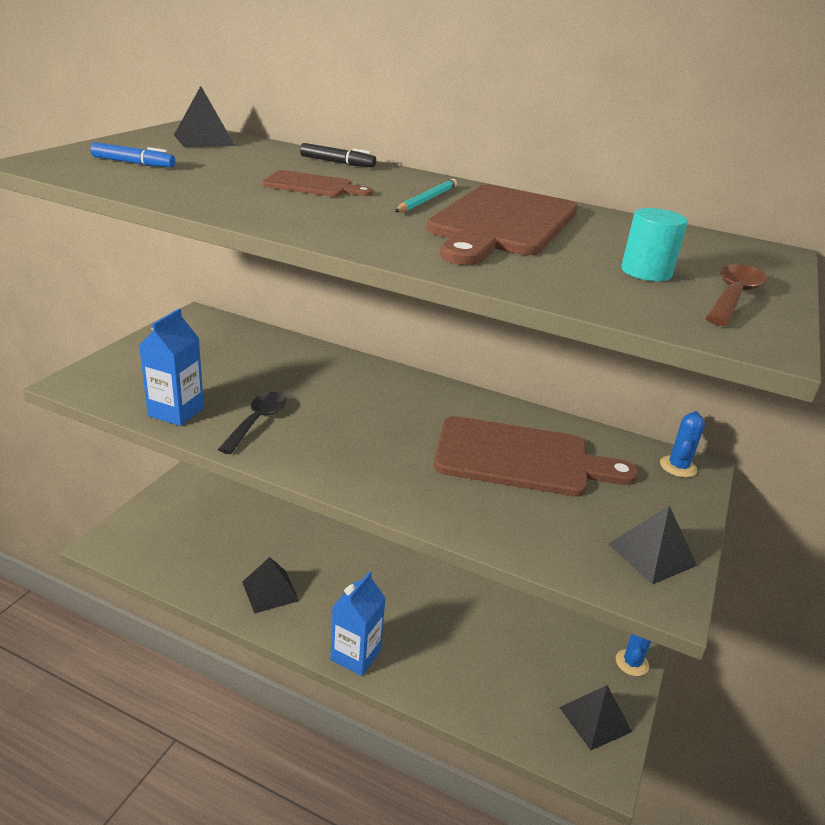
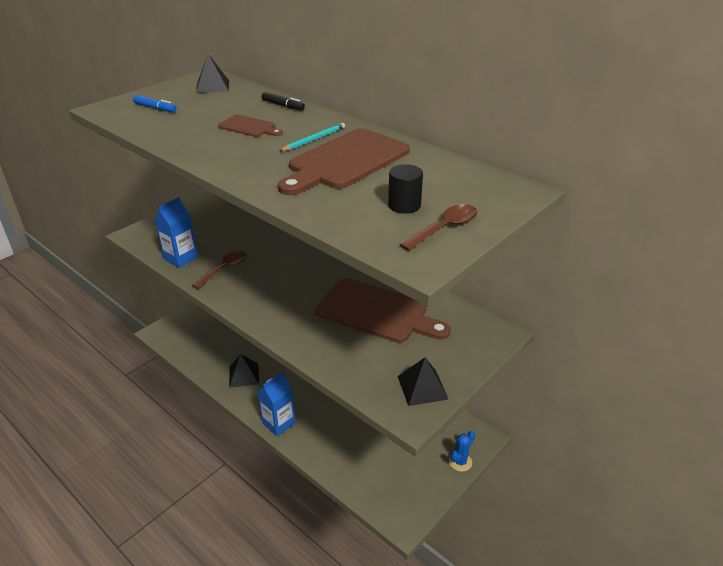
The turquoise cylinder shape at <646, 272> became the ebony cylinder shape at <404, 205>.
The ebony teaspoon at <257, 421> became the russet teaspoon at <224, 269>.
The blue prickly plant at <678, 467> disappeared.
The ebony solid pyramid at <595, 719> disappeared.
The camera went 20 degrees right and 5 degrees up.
^^^^^^^^
WHAT TO DO: Exactly as they appear above, write out all the entries, without pictures.

ANSWER:
The turquoise cylinder shape at <646, 272> became the ebony cylinder shape at <404, 205>.
The ebony teaspoon at <257, 421> became the russet teaspoon at <224, 269>.
The blue prickly plant at <678, 467> disappeared.
The ebony solid pyramid at <595, 719> disappeared.
The camera went 20 degrees right and 5 degrees up.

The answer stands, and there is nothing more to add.